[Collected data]

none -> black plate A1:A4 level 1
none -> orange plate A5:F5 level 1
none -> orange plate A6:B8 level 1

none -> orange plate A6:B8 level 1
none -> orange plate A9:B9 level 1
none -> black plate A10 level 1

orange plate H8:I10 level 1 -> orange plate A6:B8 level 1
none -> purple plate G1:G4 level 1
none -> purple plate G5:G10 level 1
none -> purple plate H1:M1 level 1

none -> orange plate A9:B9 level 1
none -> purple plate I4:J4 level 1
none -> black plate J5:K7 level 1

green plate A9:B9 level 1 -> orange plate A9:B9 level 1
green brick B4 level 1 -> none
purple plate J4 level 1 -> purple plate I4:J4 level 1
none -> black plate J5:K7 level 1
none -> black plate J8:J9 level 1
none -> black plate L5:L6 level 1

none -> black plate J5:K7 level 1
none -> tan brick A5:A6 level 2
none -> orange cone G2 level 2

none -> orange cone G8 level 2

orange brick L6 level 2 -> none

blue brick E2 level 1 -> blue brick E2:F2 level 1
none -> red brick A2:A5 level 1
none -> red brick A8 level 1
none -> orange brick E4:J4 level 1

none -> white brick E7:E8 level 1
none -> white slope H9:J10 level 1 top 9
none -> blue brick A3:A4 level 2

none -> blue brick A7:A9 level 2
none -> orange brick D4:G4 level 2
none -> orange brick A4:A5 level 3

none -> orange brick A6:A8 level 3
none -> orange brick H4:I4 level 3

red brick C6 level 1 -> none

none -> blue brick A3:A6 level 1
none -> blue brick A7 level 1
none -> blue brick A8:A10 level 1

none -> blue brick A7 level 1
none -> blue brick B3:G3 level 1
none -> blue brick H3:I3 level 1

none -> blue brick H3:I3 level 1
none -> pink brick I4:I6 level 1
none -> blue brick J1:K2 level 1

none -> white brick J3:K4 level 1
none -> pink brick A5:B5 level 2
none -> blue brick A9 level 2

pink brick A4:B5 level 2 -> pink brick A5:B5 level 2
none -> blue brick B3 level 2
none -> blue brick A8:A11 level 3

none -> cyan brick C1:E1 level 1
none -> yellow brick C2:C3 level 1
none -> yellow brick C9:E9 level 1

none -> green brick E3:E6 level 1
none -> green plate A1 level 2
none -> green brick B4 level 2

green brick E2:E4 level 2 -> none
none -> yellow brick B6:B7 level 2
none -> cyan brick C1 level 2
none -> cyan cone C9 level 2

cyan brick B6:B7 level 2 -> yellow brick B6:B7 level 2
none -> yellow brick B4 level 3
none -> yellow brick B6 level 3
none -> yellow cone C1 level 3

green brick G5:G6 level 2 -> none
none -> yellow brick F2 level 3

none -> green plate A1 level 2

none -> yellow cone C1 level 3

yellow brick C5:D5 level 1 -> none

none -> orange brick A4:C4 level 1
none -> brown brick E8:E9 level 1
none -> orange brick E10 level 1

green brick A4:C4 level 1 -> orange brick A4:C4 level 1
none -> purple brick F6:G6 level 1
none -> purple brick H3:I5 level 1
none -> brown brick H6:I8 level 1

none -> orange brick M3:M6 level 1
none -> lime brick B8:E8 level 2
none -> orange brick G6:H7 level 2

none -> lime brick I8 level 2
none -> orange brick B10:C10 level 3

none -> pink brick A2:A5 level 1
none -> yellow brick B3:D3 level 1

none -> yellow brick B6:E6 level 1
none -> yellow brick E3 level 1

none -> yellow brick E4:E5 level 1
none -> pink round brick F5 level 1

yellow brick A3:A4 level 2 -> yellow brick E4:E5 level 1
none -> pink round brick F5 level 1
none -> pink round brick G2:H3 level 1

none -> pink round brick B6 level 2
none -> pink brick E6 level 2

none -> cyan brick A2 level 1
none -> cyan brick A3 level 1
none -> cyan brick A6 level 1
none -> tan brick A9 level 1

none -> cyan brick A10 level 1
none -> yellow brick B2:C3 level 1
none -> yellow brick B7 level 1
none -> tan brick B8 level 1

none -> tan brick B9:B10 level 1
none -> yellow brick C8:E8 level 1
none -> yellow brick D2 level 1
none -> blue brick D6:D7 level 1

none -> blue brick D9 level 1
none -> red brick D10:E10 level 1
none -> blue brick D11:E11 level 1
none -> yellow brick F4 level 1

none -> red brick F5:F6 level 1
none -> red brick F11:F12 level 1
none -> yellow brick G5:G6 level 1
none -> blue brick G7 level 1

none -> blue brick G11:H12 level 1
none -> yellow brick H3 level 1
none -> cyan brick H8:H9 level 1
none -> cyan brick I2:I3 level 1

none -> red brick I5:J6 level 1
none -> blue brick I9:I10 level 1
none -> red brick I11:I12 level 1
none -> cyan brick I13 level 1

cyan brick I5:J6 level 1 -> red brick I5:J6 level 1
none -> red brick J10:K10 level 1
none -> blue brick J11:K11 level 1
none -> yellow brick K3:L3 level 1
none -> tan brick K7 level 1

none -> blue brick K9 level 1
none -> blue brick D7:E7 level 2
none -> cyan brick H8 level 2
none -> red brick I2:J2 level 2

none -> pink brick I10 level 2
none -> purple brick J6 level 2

### About this exercise
Word for word, reproduce every line of the data.

### Answer section
none -> black plate A1:A4 level 1
none -> orange plate A5:F5 level 1
none -> orange plate A6:B8 level 1

none -> orange plate A6:B8 level 1
none -> orange plate A9:B9 level 1
none -> black plate A10 level 1

orange plate H8:I10 level 1 -> orange plate A6:B8 level 1
none -> purple plate G1:G4 level 1
none -> purple plate G5:G10 level 1
none -> purple plate H1:M1 level 1

none -> orange plate A9:B9 level 1
none -> purple plate I4:J4 level 1
none -> black plate J5:K7 level 1

green plate A9:B9 level 1 -> orange plate A9:B9 level 1
green brick B4 level 1 -> none
purple plate J4 level 1 -> purple plate I4:J4 level 1
none -> black plate J5:K7 level 1
none -> black plate J8:J9 level 1
none -> black plate L5:L6 level 1

none -> black plate J5:K7 level 1
none -> tan brick A5:A6 level 2
none -> orange cone G2 level 2

none -> orange cone G8 level 2

orange brick L6 level 2 -> none

blue brick E2 level 1 -> blue brick E2:F2 level 1
none -> red brick A2:A5 level 1
none -> red brick A8 level 1
none -> orange brick E4:J4 level 1

none -> white brick E7:E8 level 1
none -> white slope H9:J10 level 1 top 9
none -> blue brick A3:A4 level 2

none -> blue brick A7:A9 level 2
none -> orange brick D4:G4 level 2
none -> orange brick A4:A5 level 3

none -> orange brick A6:A8 level 3
none -> orange brick H4:I4 level 3

red brick C6 level 1 -> none

none -> blue brick A3:A6 level 1
none -> blue brick A7 level 1
none -> blue brick A8:A10 level 1

none -> blue brick A7 level 1
none -> blue brick B3:G3 level 1
none -> blue brick H3:I3 level 1

none -> blue brick H3:I3 level 1
none -> pink brick I4:I6 level 1
none -> blue brick J1:K2 level 1

none -> white brick J3:K4 level 1
none -> pink brick A5:B5 level 2
none -> blue brick A9 level 2

pink brick A4:B5 level 2 -> pink brick A5:B5 level 2
none -> blue brick B3 level 2
none -> blue brick A8:A11 level 3

none -> cyan brick C1:E1 level 1
none -> yellow brick C2:C3 level 1
none -> yellow brick C9:E9 level 1

none -> green brick E3:E6 level 1
none -> green plate A1 level 2
none -> green brick B4 level 2

green brick E2:E4 level 2 -> none
none -> yellow brick B6:B7 level 2
none -> cyan brick C1 level 2
none -> cyan cone C9 level 2

cyan brick B6:B7 level 2 -> yellow brick B6:B7 level 2
none -> yellow brick B4 level 3
none -> yellow brick B6 level 3
none -> yellow cone C1 level 3

green brick G5:G6 level 2 -> none
none -> yellow brick F2 level 3

none -> green plate A1 level 2

none -> yellow cone C1 level 3

yellow brick C5:D5 level 1 -> none

none -> orange brick A4:C4 level 1
none -> brown brick E8:E9 level 1
none -> orange brick E10 level 1

green brick A4:C4 level 1 -> orange brick A4:C4 level 1
none -> purple brick F6:G6 level 1
none -> purple brick H3:I5 level 1
none -> brown brick H6:I8 level 1

none -> orange brick M3:M6 level 1
none -> lime brick B8:E8 level 2
none -> orange brick G6:H7 level 2

none -> lime brick I8 level 2
none -> orange brick B10:C10 level 3

none -> pink brick A2:A5 level 1
none -> yellow brick B3:D3 level 1

none -> yellow brick B6:E6 level 1
none -> yellow brick E3 level 1

none -> yellow brick E4:E5 level 1
none -> pink round brick F5 level 1

yellow brick A3:A4 level 2 -> yellow brick E4:E5 level 1
none -> pink round brick F5 level 1
none -> pink round brick G2:H3 level 1

none -> pink round brick B6 level 2
none -> pink brick E6 level 2

none -> cyan brick A2 level 1
none -> cyan brick A3 level 1
none -> cyan brick A6 level 1
none -> tan brick A9 level 1

none -> cyan brick A10 level 1
none -> yellow brick B2:C3 level 1
none -> yellow brick B7 level 1
none -> tan brick B8 level 1

none -> tan brick B9:B10 level 1
none -> yellow brick C8:E8 level 1
none -> yellow brick D2 level 1
none -> blue brick D6:D7 level 1

none -> blue brick D9 level 1
none -> red brick D10:E10 level 1
none -> blue brick D11:E11 level 1
none -> yellow brick F4 level 1

none -> red brick F5:F6 level 1
none -> red brick F11:F12 level 1
none -> yellow brick G5:G6 level 1
none -> blue brick G7 level 1

none -> blue brick G11:H12 level 1
none -> yellow brick H3 level 1
none -> cyan brick H8:H9 level 1
none -> cyan brick I2:I3 level 1

none -> red brick I5:J6 level 1
none -> blue brick I9:I10 level 1
none -> red brick I11:I12 level 1
none -> cyan brick I13 level 1

cyan brick I5:J6 level 1 -> red brick I5:J6 level 1
none -> red brick J10:K10 level 1
none -> blue brick J11:K11 level 1
none -> yellow brick K3:L3 level 1
none -> tan brick K7 level 1

none -> blue brick K9 level 1
none -> blue brick D7:E7 level 2
none -> cyan brick H8 level 2
none -> red brick I2:J2 level 2

none -> pink brick I10 level 2
none -> purple brick J6 level 2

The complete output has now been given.